Aim of the task
Quote the listing from its start through the line reading "6: (331, 843)", with both ends included. Leave the pictures out of your answer.

--- start of Dataset records ---

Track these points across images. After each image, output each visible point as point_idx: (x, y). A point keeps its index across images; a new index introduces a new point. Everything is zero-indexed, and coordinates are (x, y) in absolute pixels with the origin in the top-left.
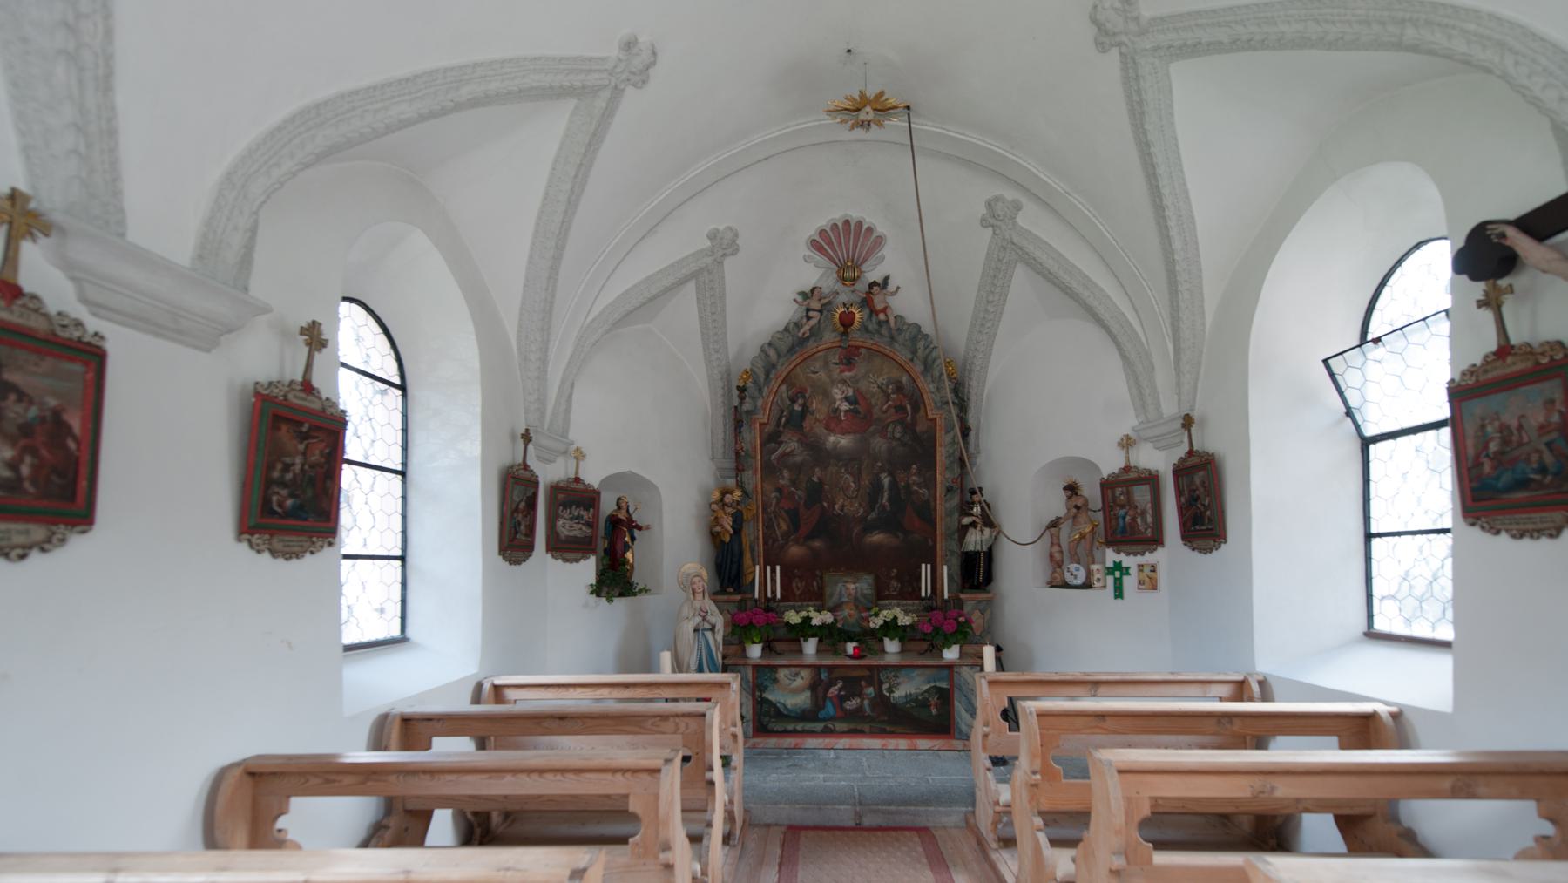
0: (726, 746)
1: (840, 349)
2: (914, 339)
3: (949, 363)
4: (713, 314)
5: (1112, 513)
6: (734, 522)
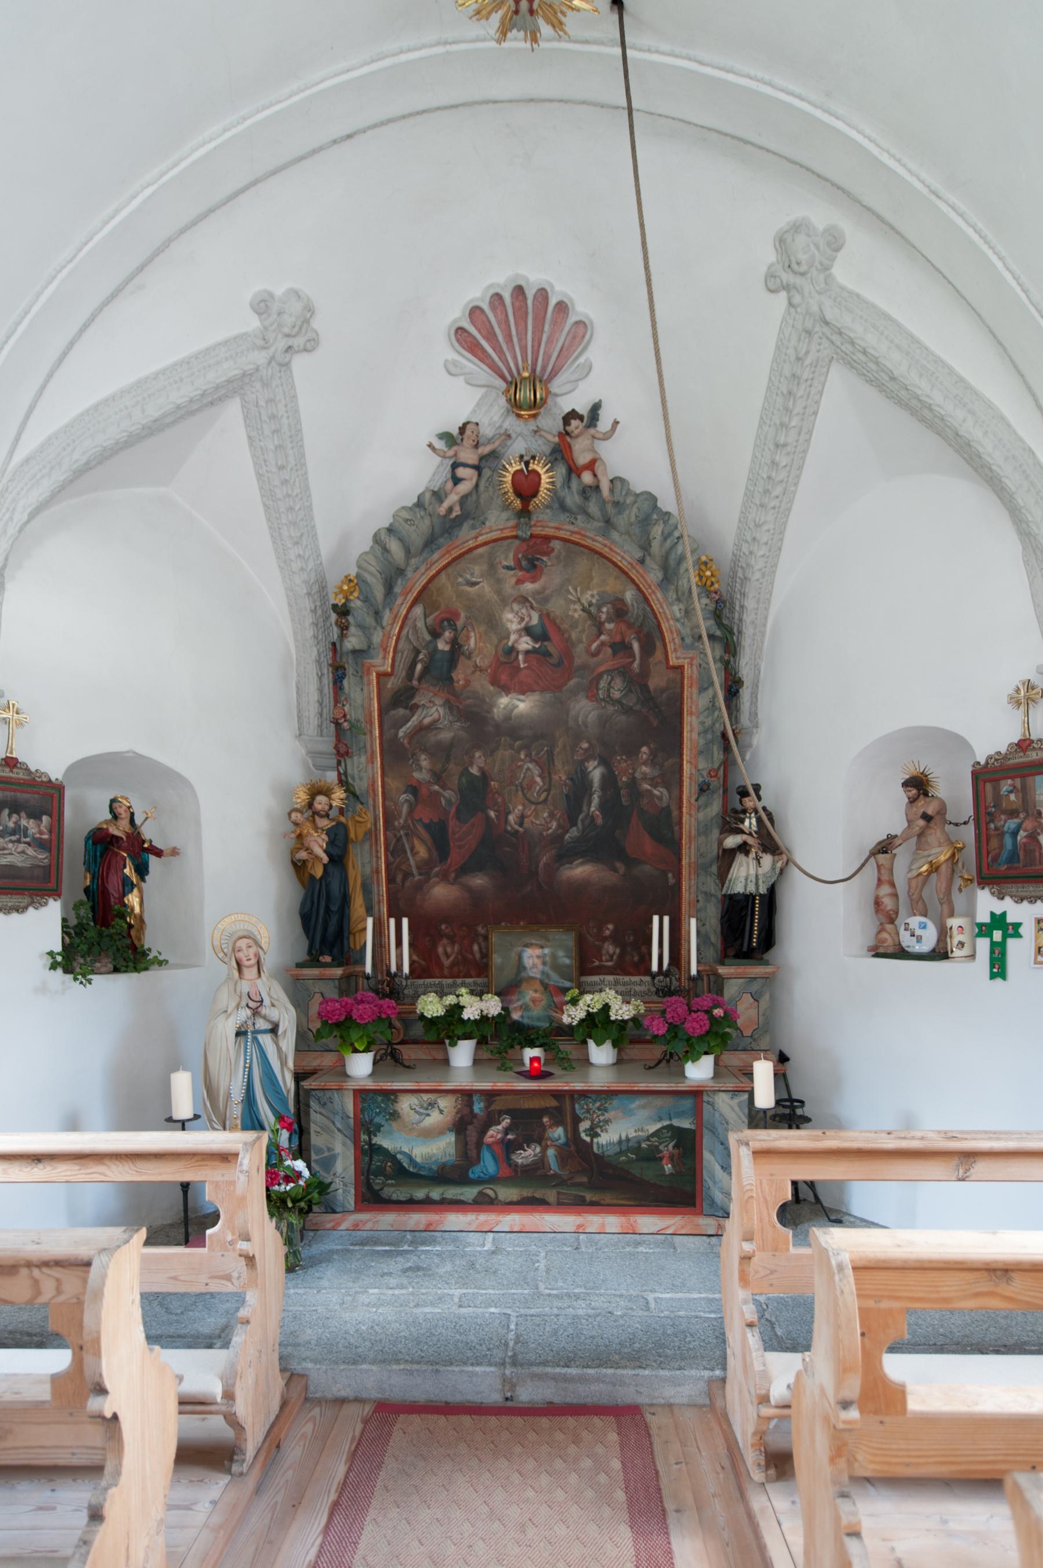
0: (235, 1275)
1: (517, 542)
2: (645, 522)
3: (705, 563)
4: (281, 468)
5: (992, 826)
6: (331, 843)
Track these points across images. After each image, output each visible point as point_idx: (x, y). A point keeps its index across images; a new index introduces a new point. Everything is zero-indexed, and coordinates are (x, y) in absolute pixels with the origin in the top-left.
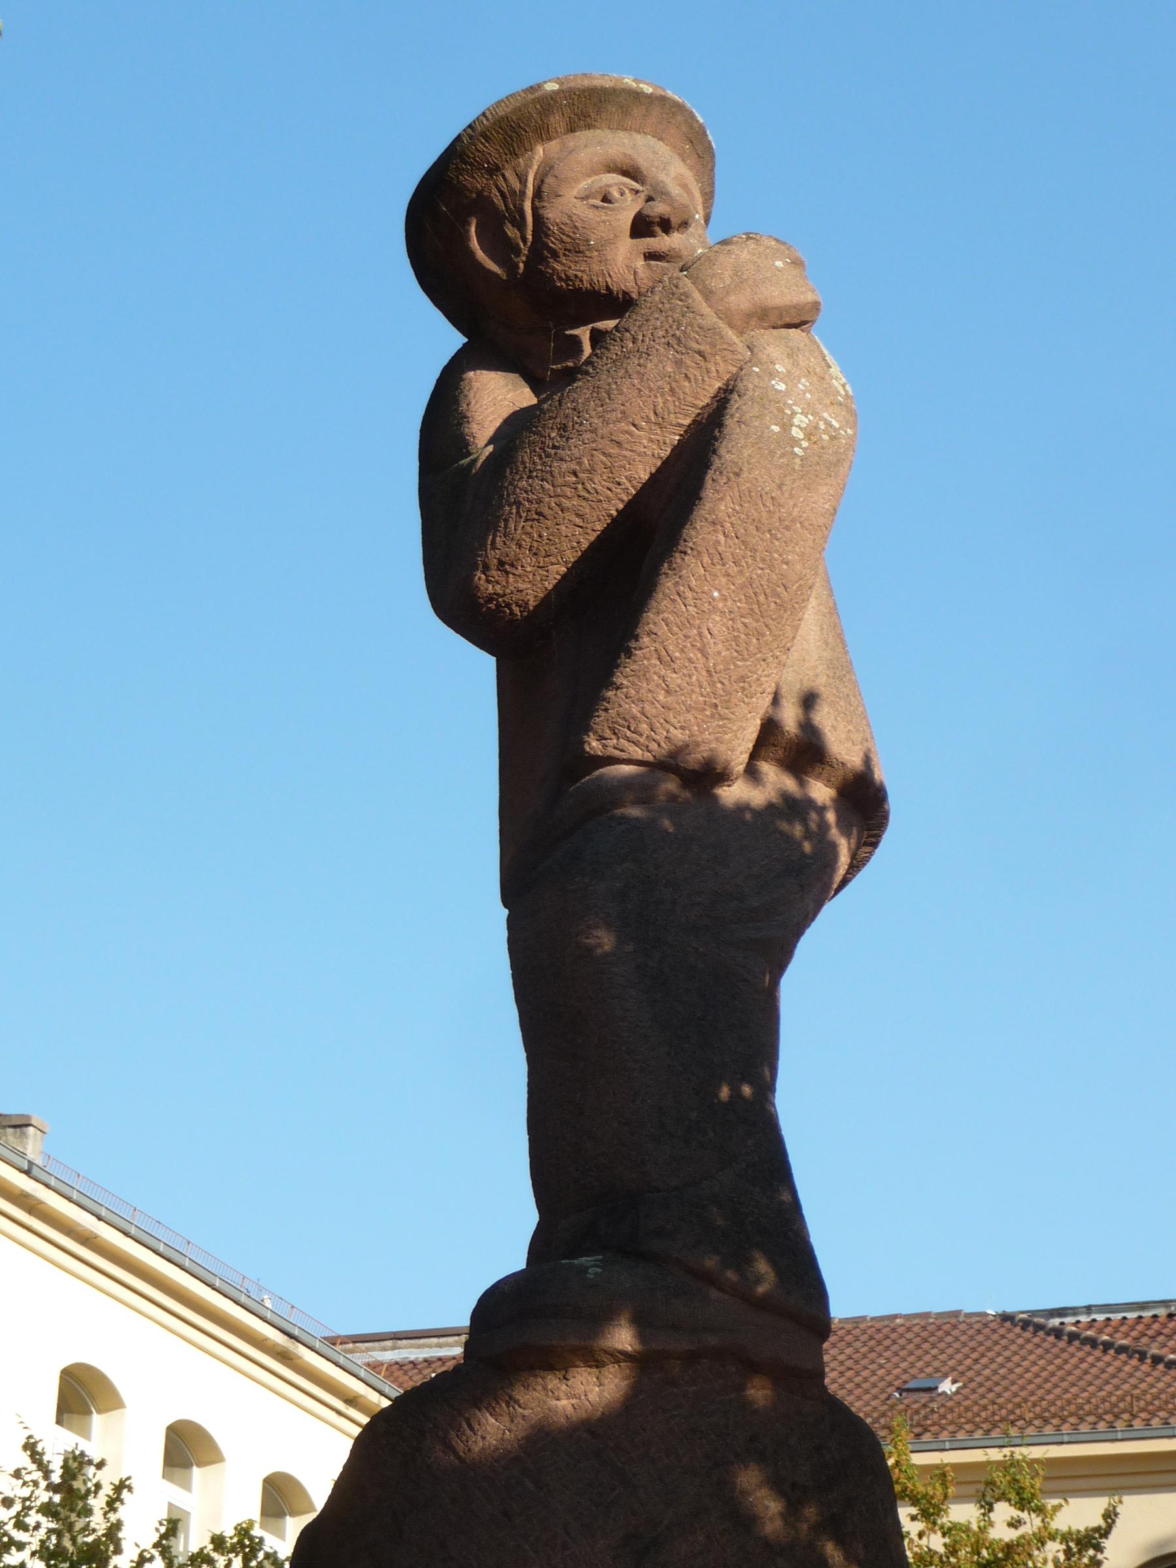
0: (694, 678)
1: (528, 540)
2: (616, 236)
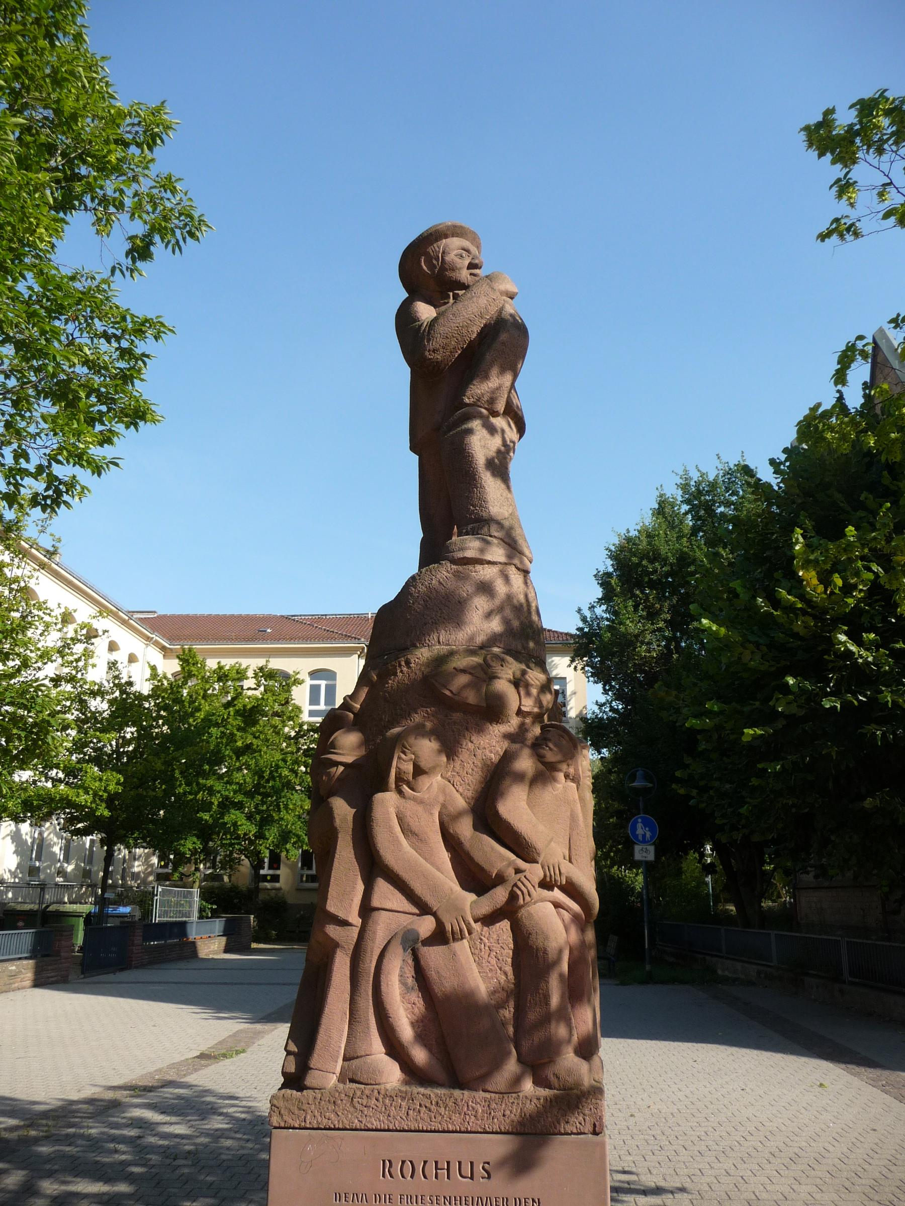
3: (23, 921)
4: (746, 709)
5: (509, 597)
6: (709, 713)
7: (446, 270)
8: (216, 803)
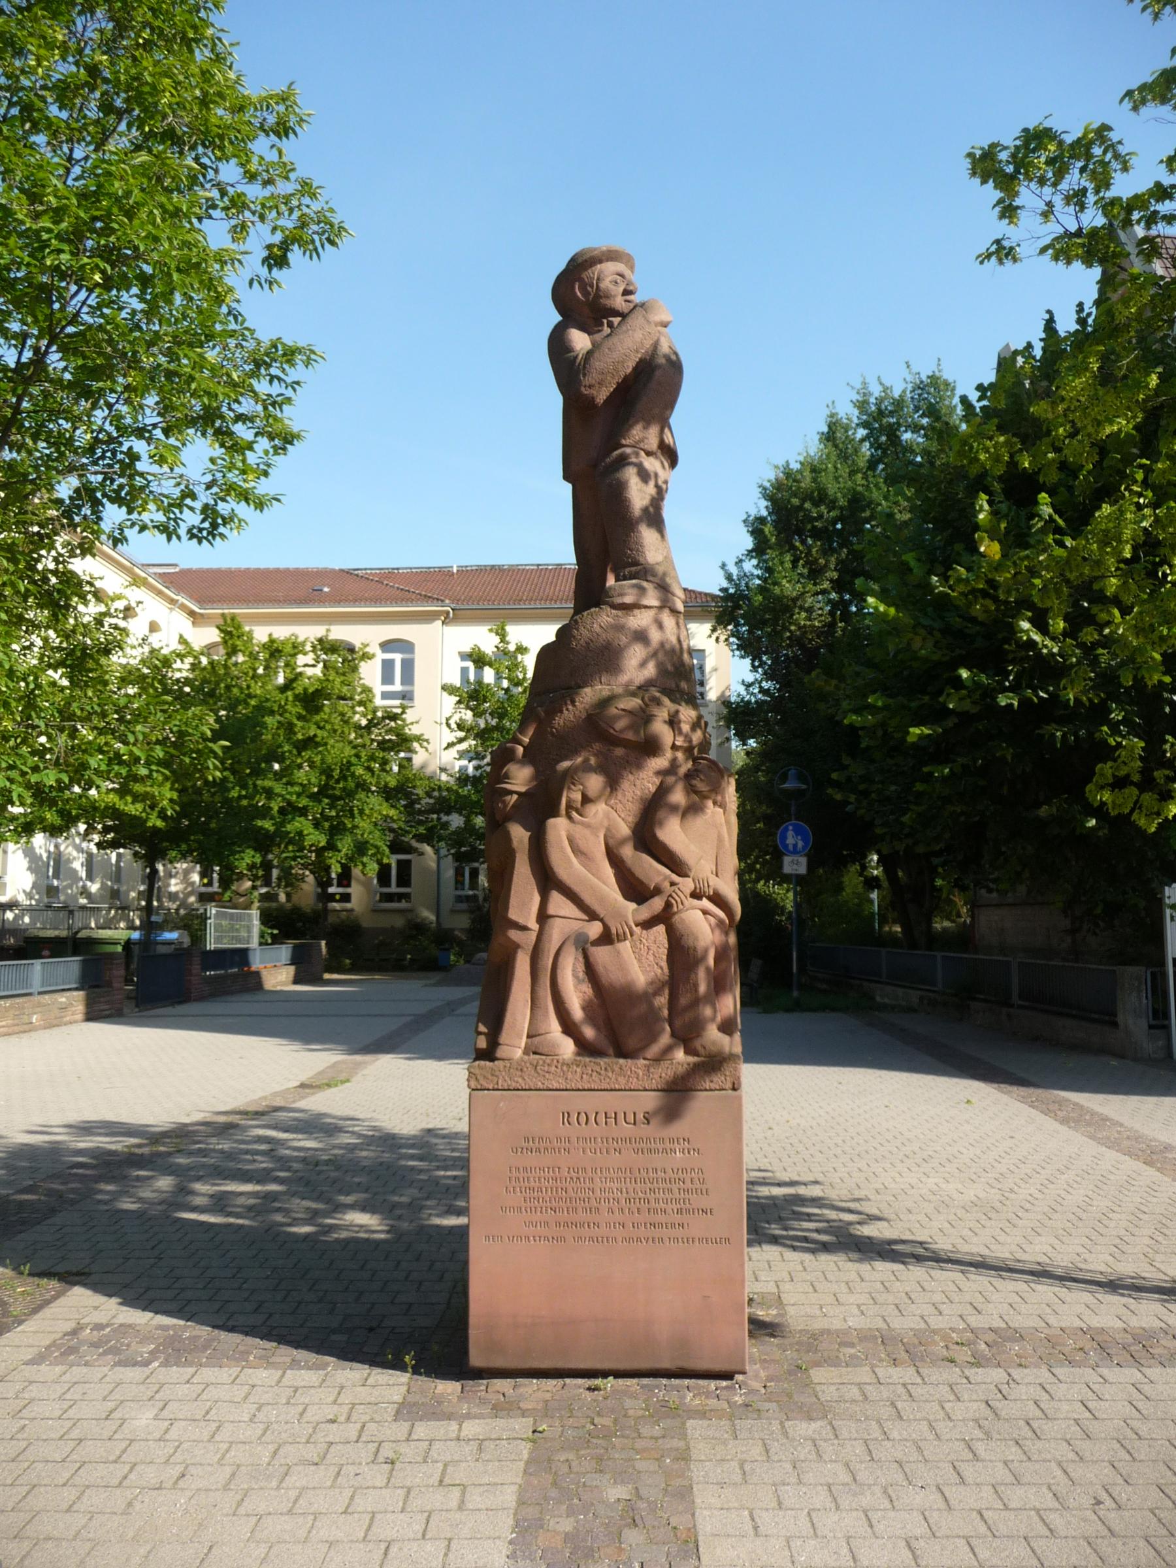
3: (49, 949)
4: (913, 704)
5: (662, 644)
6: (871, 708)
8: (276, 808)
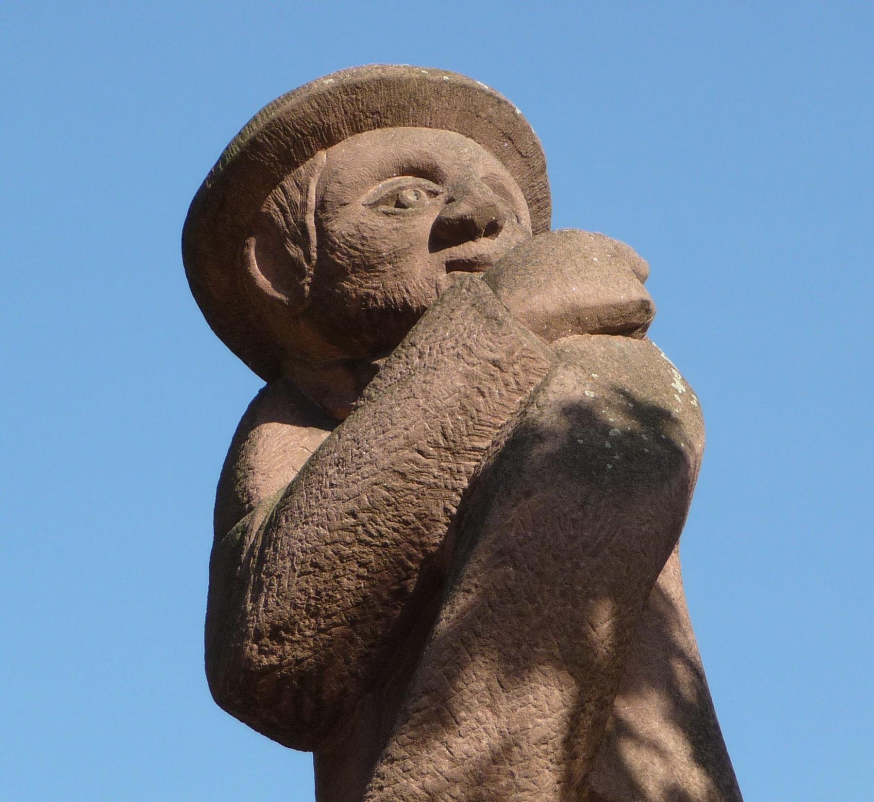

--- end of Dataset records ---

Task output
Track these points across images. After each image, output each visible point as point_idx: (x, y). A point keeps its index across images; a new index introduces a new point. Everything is zero-indexed, and coordinates are (x, y) in absolute pixels with the origin in the top-left.
0: (726, 746)
1: (840, 349)
2: (914, 339)
3: (949, 363)
4: (713, 314)
5: (1112, 513)
6: (734, 522)
0: (235, 1275)
1: (517, 542)
2: (645, 522)
3: (705, 563)
4: (281, 468)
5: (992, 826)
6: (331, 843)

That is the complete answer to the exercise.